What are the lines, word for word, from the line with "C8: 4.7uF (COM, VSW)" up to and including the line with "TR3: PNP BD140" in the records below? Omit the pictures.
=== GIVEN DATA ===
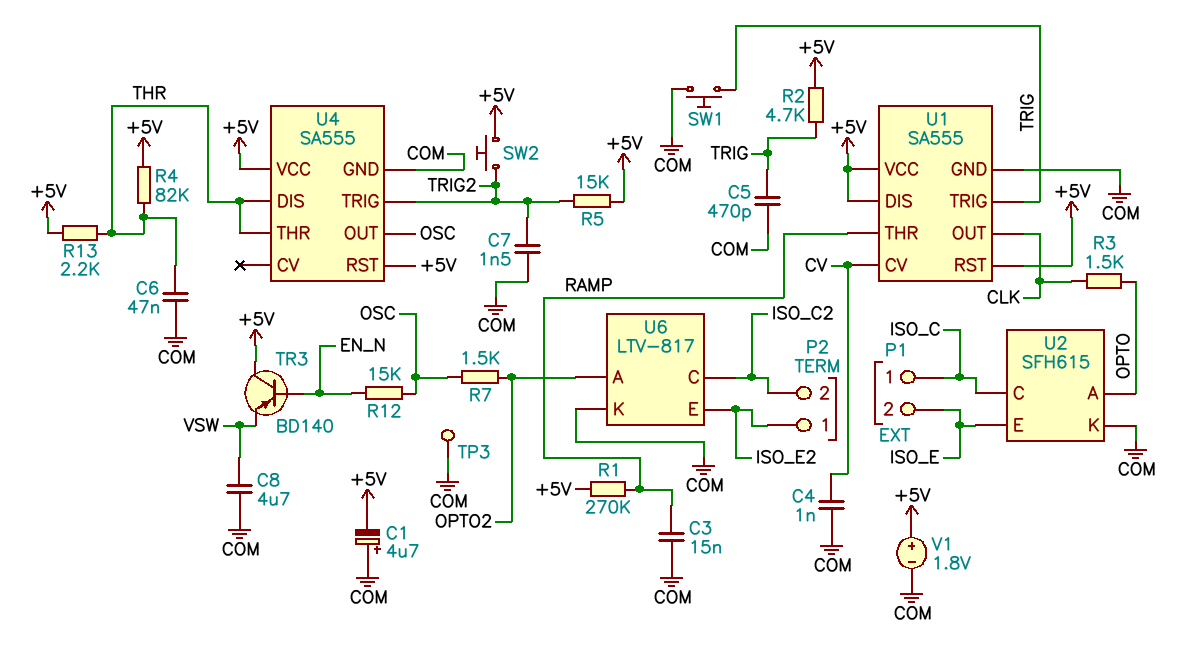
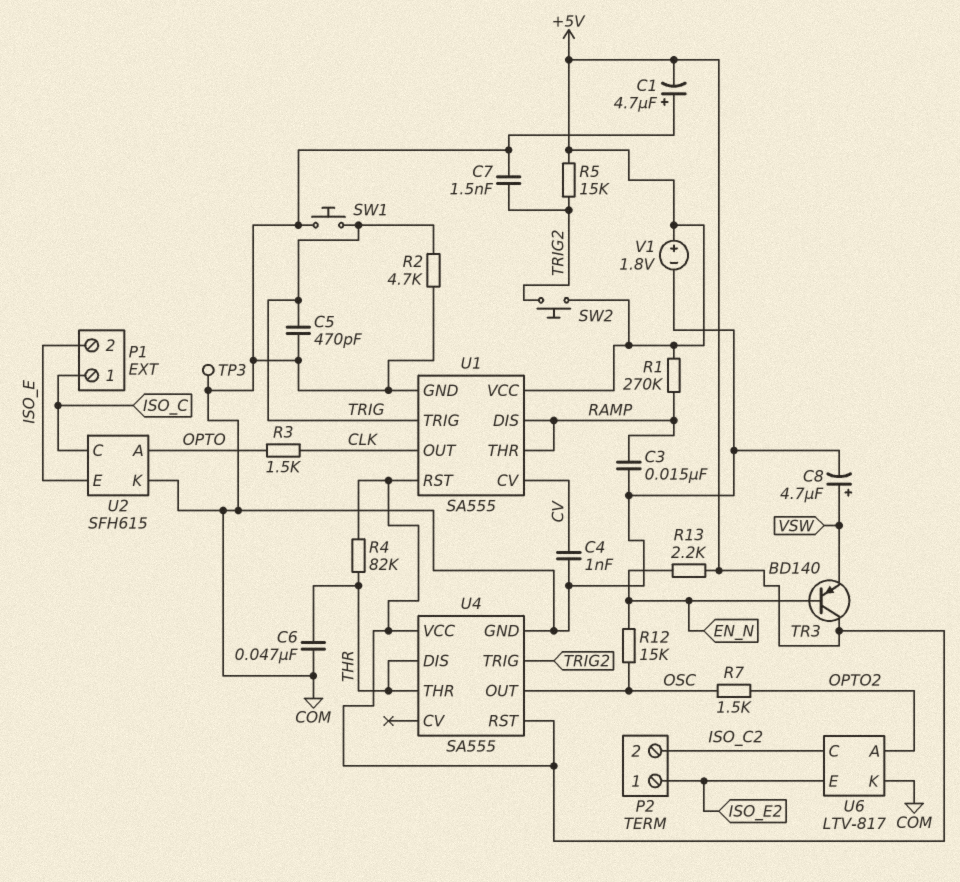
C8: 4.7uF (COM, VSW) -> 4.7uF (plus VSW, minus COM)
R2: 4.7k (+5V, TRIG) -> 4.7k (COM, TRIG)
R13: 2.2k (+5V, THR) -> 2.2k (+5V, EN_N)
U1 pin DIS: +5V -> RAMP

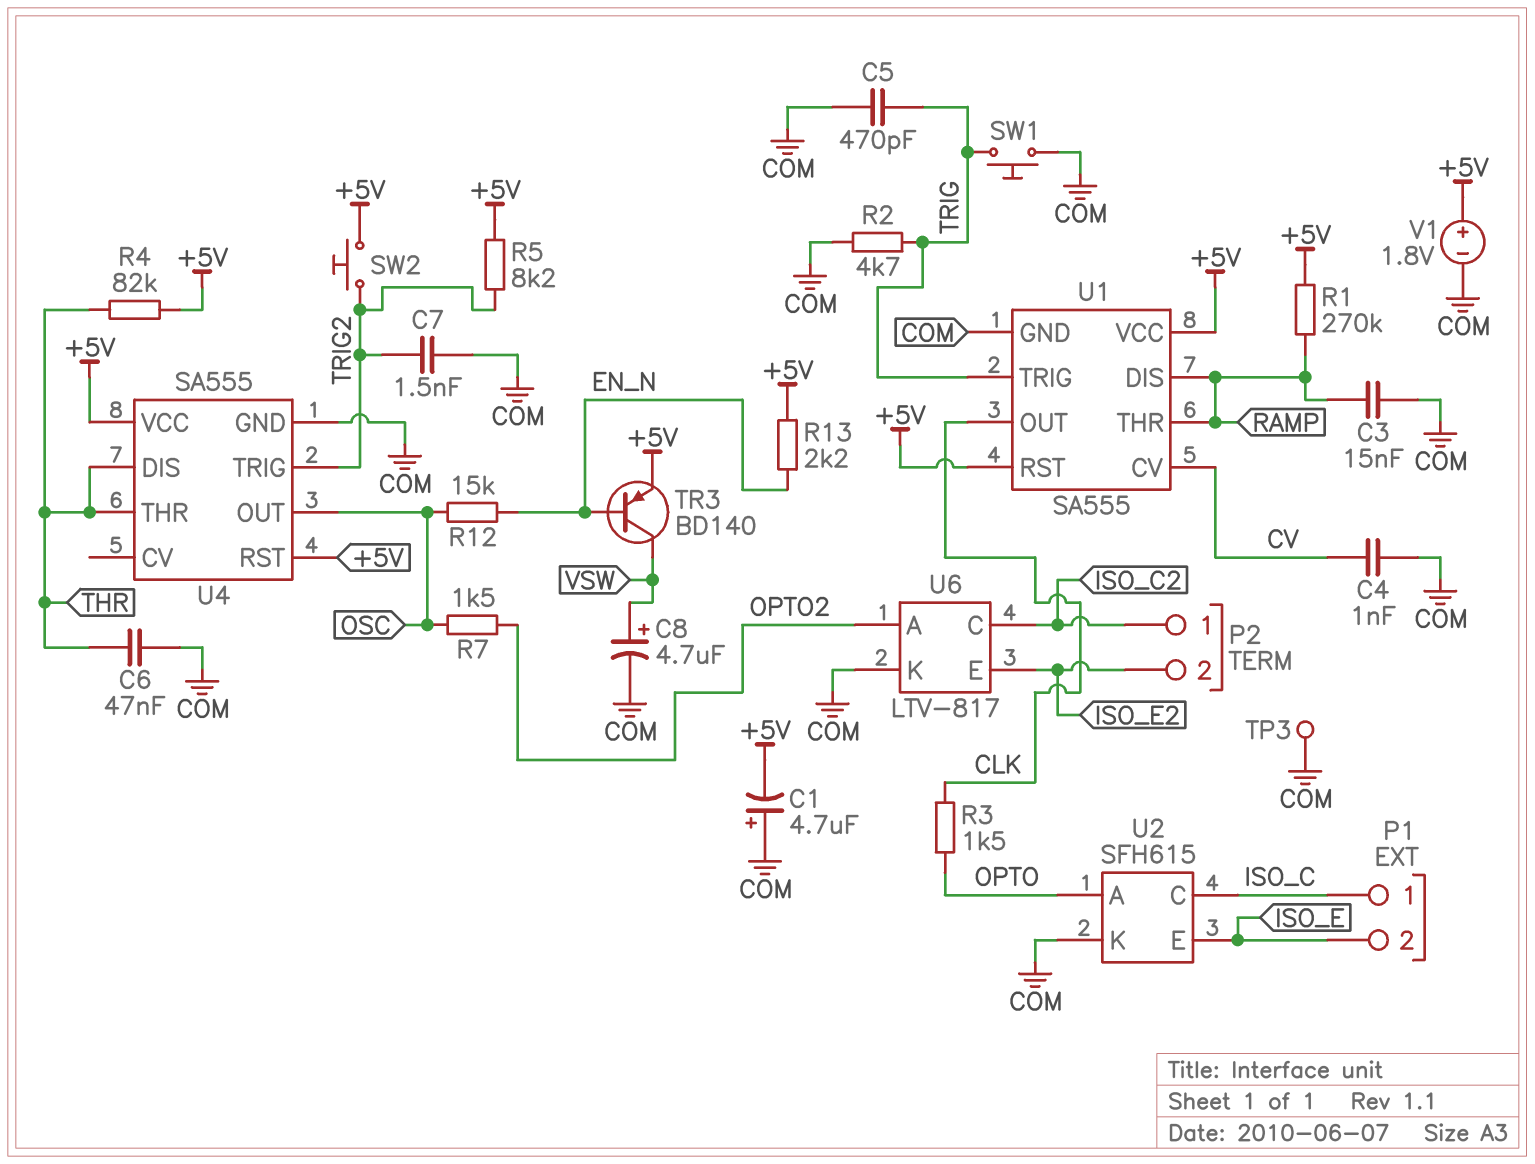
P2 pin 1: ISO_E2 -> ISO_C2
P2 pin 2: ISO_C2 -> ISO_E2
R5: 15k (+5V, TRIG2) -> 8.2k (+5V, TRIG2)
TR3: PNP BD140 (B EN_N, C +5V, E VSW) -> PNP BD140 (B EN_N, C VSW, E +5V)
===
=== GIVEN DATA ===
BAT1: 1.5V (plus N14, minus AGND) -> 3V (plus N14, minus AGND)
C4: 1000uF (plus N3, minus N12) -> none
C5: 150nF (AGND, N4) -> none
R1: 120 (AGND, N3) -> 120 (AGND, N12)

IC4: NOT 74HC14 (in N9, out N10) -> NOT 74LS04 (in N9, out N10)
===
TASK ANSWER:
C8: 4.7uF (COM, VSW) -> 4.7uF (plus VSW, minus COM)
R2: 4.7k (+5V, TRIG) -> 4.7k (COM, TRIG)
R13: 2.2k (+5V, THR) -> 2.2k (+5V, EN_N)
U1 pin DIS: +5V -> RAMP

P2 pin 1: ISO_E2 -> ISO_C2
P2 pin 2: ISO_C2 -> ISO_E2
R5: 15k (+5V, TRIG2) -> 8.2k (+5V, TRIG2)
TR3: PNP BD140 (B EN_N, C +5V, E VSW) -> PNP BD140 (B EN_N, C VSW, E +5V)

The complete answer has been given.